INSTRUCTIONS FOR THE TASK:
In the entries below, find the line with "none -> green brick D4 level 3" and the line with "orange tile F4:F5"; give again those lines and every line between them, exactly.

DATA FOR THIS TASK:
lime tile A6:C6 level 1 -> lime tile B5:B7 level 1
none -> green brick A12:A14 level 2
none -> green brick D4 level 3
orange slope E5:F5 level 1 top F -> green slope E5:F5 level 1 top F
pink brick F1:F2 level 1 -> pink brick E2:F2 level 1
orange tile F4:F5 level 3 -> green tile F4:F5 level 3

* * *

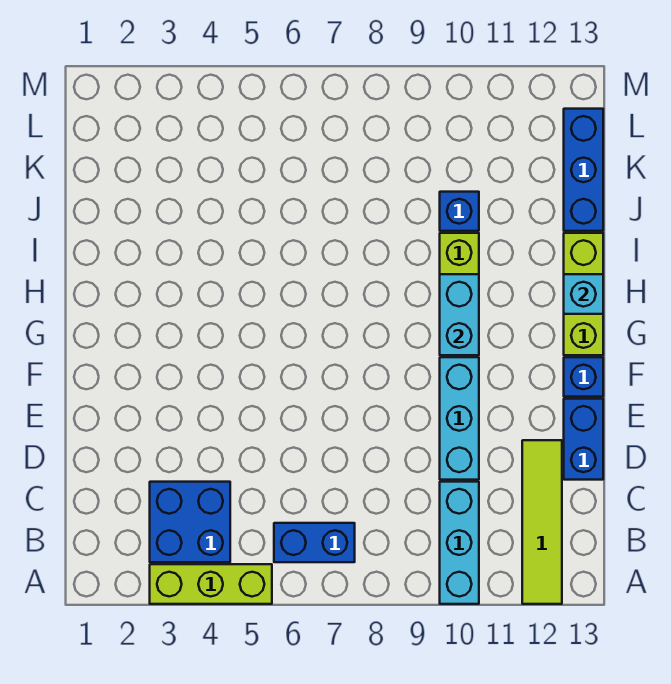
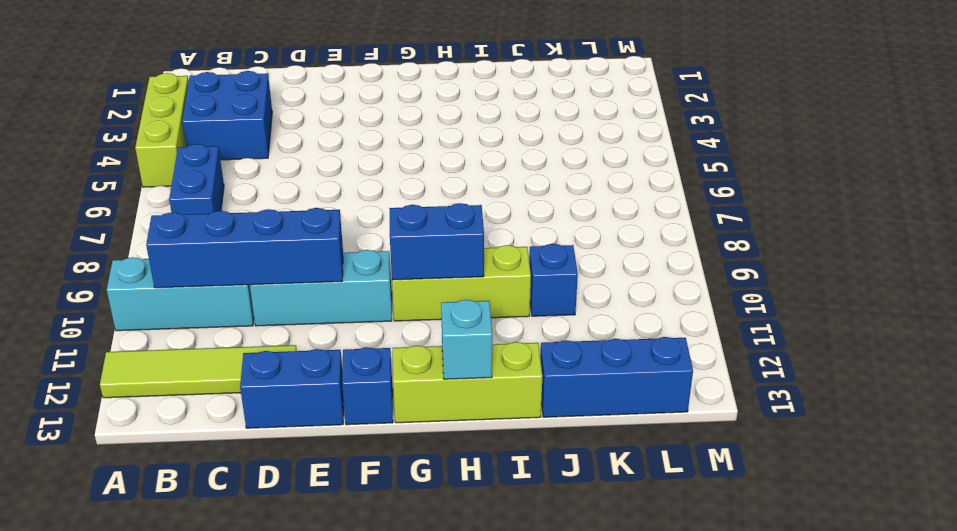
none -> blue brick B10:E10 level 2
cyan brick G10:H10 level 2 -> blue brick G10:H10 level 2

EXPECTED ANSWER:
none -> green brick D4 level 3
orange slope E5:F5 level 1 top F -> green slope E5:F5 level 1 top F
pink brick F1:F2 level 1 -> pink brick E2:F2 level 1
orange tile F4:F5 level 3 -> green tile F4:F5 level 3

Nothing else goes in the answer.